*Listing:*
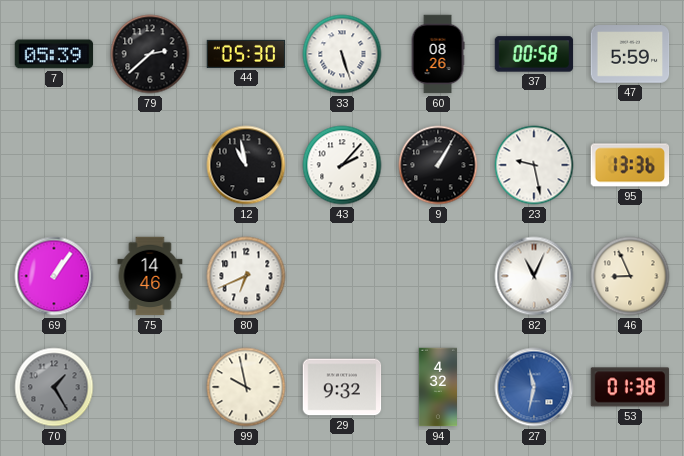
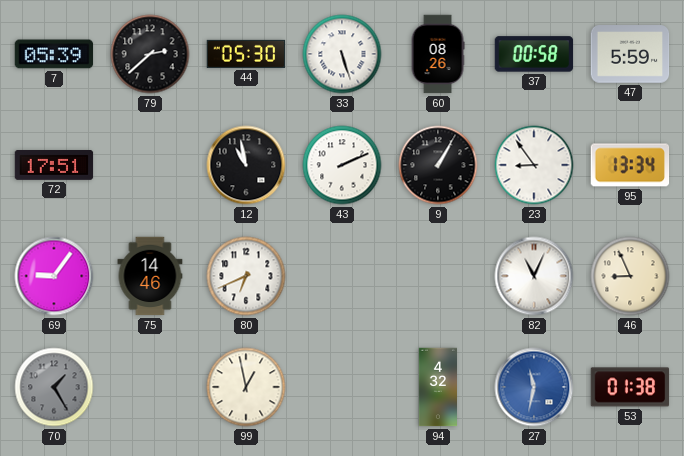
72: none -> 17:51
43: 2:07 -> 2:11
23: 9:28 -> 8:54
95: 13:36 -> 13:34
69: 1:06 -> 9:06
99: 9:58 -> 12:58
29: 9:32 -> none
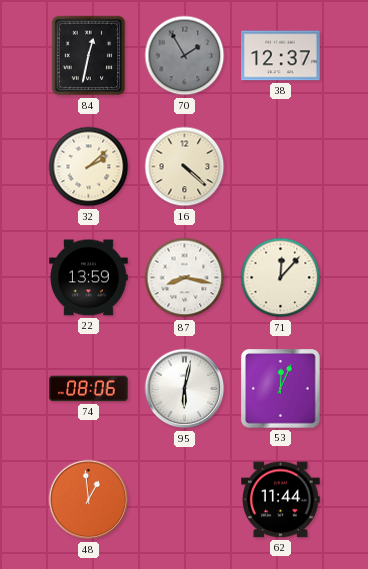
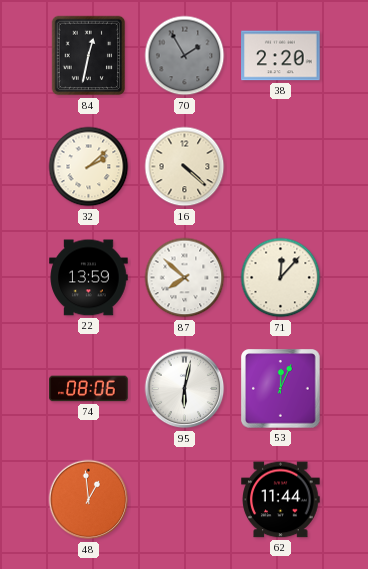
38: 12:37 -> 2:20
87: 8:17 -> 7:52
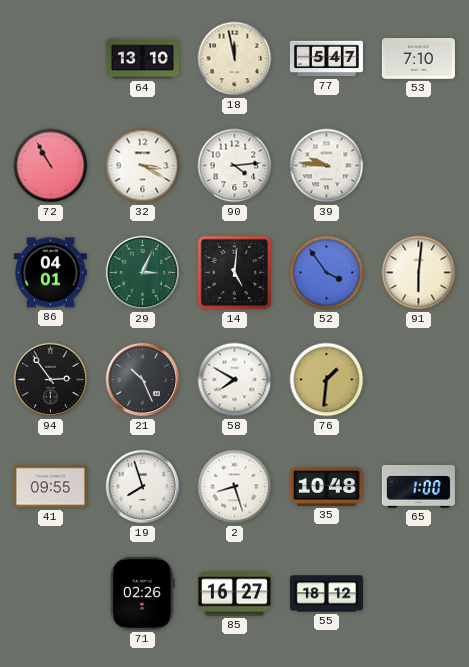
---
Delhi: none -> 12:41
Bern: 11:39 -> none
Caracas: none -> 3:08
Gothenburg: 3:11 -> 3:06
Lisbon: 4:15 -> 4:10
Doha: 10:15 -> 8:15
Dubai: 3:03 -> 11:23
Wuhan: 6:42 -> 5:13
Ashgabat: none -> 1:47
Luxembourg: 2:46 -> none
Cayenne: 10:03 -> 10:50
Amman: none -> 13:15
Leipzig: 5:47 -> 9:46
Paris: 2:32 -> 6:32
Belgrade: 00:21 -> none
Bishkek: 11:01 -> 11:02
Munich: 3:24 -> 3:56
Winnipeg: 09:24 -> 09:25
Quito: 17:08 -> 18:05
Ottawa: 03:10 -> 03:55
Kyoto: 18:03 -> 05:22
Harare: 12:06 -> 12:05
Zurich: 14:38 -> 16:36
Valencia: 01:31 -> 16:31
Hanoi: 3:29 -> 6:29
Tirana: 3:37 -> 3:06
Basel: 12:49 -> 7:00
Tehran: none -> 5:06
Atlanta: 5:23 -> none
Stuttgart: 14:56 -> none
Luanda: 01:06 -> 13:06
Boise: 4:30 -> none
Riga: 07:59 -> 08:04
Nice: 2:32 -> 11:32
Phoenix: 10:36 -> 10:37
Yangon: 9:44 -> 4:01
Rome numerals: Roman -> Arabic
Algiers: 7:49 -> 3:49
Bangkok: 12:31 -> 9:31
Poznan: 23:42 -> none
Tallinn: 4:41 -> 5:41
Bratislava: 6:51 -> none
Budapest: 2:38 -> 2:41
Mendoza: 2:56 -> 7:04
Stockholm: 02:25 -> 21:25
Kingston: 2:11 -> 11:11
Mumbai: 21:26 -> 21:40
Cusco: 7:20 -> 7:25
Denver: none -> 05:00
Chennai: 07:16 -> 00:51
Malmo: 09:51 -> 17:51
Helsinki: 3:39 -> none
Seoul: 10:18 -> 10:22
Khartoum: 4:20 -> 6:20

*What you will do:* Copy out the lines from the one holding "Delhi: none -> 12:41" through the one holding "Mendoza: 2:56 -> 7:04", both included, without changing anything.

*Answer for this exercise:*
Delhi: none -> 12:41
Bern: 11:39 -> none
Caracas: none -> 3:08
Gothenburg: 3:11 -> 3:06
Lisbon: 4:15 -> 4:10
Doha: 10:15 -> 8:15
Dubai: 3:03 -> 11:23
Wuhan: 6:42 -> 5:13
Ashgabat: none -> 1:47
Luxembourg: 2:46 -> none
Cayenne: 10:03 -> 10:50
Amman: none -> 13:15
Leipzig: 5:47 -> 9:46
Paris: 2:32 -> 6:32
Belgrade: 00:21 -> none
Bishkek: 11:01 -> 11:02
Munich: 3:24 -> 3:56
Winnipeg: 09:24 -> 09:25
Quito: 17:08 -> 18:05
Ottawa: 03:10 -> 03:55
Kyoto: 18:03 -> 05:22
Harare: 12:06 -> 12:05
Zurich: 14:38 -> 16:36
Valencia: 01:31 -> 16:31
Hanoi: 3:29 -> 6:29
Tirana: 3:37 -> 3:06
Basel: 12:49 -> 7:00
Tehran: none -> 5:06
Atlanta: 5:23 -> none
Stuttgart: 14:56 -> none
Luanda: 01:06 -> 13:06
Boise: 4:30 -> none
Riga: 07:59 -> 08:04
Nice: 2:32 -> 11:32
Phoenix: 10:36 -> 10:37
Yangon: 9:44 -> 4:01
Rome numerals: Roman -> Arabic
Algiers: 7:49 -> 3:49
Bangkok: 12:31 -> 9:31
Poznan: 23:42 -> none
Tallinn: 4:41 -> 5:41
Bratislava: 6:51 -> none
Budapest: 2:38 -> 2:41
Mendoza: 2:56 -> 7:04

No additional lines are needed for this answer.